Object correspondence data:
# # # # # # #
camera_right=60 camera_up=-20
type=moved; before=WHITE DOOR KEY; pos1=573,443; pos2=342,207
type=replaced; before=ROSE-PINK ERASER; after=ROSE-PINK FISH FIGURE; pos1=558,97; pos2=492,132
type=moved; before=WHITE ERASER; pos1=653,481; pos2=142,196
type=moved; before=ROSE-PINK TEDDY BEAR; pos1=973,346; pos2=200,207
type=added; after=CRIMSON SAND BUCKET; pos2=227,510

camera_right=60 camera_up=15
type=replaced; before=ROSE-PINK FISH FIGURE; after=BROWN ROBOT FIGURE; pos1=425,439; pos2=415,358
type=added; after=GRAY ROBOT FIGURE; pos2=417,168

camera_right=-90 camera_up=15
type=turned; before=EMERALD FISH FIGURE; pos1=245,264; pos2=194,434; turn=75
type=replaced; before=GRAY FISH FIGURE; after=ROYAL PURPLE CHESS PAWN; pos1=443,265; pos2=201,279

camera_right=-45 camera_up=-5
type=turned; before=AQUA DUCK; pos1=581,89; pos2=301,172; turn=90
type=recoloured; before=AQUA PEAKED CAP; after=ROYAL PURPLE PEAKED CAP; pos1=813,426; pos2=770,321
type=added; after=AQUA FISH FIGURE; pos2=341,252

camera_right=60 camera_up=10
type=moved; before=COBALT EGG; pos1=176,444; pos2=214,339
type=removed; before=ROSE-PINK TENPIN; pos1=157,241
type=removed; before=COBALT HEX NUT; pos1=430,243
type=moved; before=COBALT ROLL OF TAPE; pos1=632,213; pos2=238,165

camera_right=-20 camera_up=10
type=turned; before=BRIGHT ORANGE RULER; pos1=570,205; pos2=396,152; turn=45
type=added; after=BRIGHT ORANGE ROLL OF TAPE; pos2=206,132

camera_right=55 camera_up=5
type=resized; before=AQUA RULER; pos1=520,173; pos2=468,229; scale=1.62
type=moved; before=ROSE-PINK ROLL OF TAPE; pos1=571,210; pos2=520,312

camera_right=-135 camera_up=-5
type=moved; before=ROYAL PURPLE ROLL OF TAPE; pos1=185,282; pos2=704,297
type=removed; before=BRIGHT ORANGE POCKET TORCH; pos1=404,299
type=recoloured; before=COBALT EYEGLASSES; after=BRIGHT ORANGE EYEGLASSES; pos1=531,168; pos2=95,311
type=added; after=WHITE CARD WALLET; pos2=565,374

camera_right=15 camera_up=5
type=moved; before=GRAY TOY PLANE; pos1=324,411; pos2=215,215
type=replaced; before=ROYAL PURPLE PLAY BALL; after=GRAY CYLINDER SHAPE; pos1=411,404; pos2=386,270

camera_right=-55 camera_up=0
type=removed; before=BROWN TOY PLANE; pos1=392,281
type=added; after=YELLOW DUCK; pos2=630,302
# # # # # # #
## TASK DIRECTIONS
Check each line in the records above for the word "ERASER". Return those that have it.

## RESPONSE TO THE TASK
type=replaced; before=ROSE-PINK ERASER; after=ROSE-PINK FISH FIGURE; pos1=558,97; pos2=492,132
type=moved; before=WHITE ERASER; pos1=653,481; pos2=142,196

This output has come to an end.